*** Opening DATA EXCERPTS ***

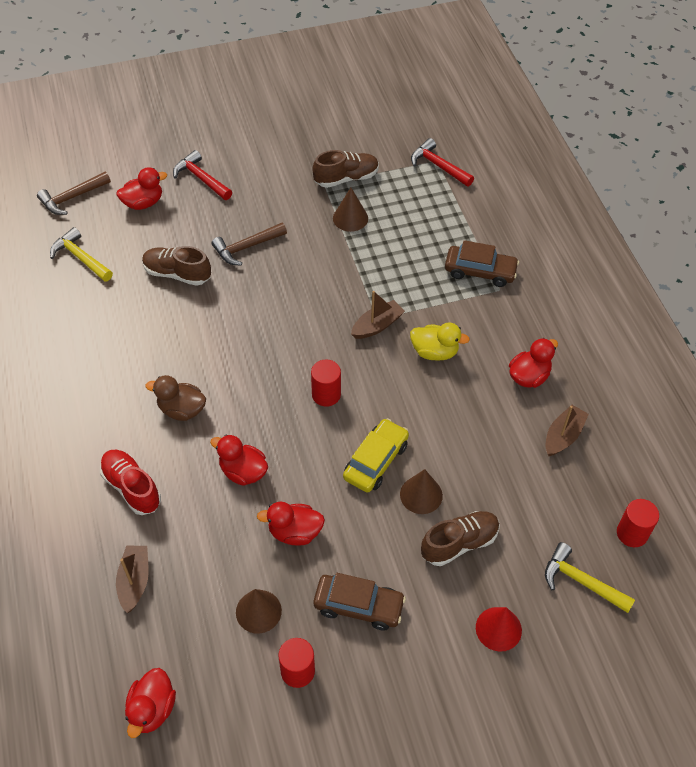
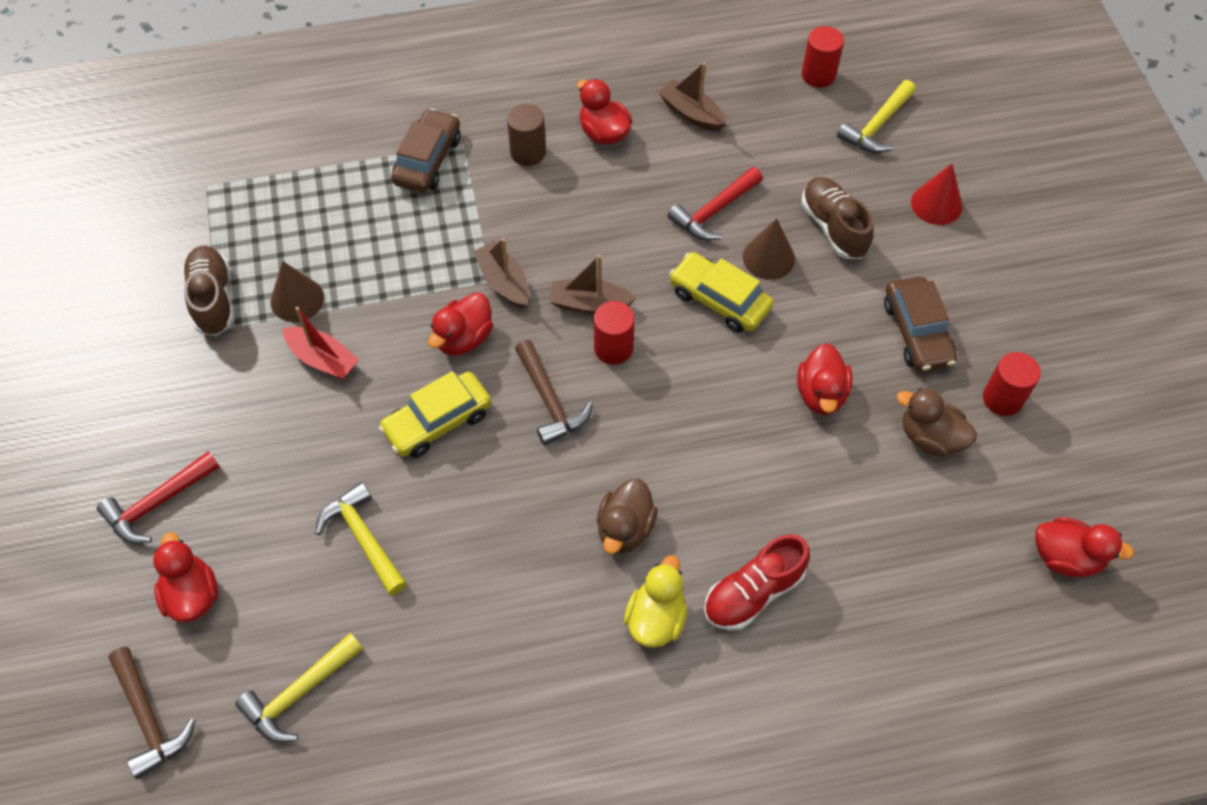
camera: 85 degrees left, 5 degrees up
(134, 581) = (896, 584): brown boat -> brown boat (589, 304)
(177, 274) = (363, 538): brown shoe -> yellow hammer
(243, 471) = (731, 451): red duck -> red duck (464, 338)
(246, 247) = (327, 439): brown hammer -> brown hammer (550, 401)
(258, 611) = (930, 437): brown cone -> brown duck
(261, 301) = (438, 421): none -> yellow car
(305, 237) = (323, 359): none -> red boat
(358, 606) = (917, 332): brown car -> brown car turned 150 degrees clockwise
(434, 352) = (556, 223): yellow duck -> yellow duck (656, 618)
(438, 166) = (219, 184): red hammer -> red hammer (714, 211)
(499, 329) = (528, 152): none -> brown cylinder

*** Closing DATA EXCERPTS ***

WORK INSTRUCTIONS
Nothing but the lines from the one with "(358, 606) = (917, 332): brown" through the last line of the entries should be repeated, and those exactly.

COMPLETED TASK
(358, 606) = (917, 332): brown car -> brown car turned 150 degrees clockwise
(434, 352) = (556, 223): yellow duck -> yellow duck (656, 618)
(438, 166) = (219, 184): red hammer -> red hammer (714, 211)
(499, 329) = (528, 152): none -> brown cylinder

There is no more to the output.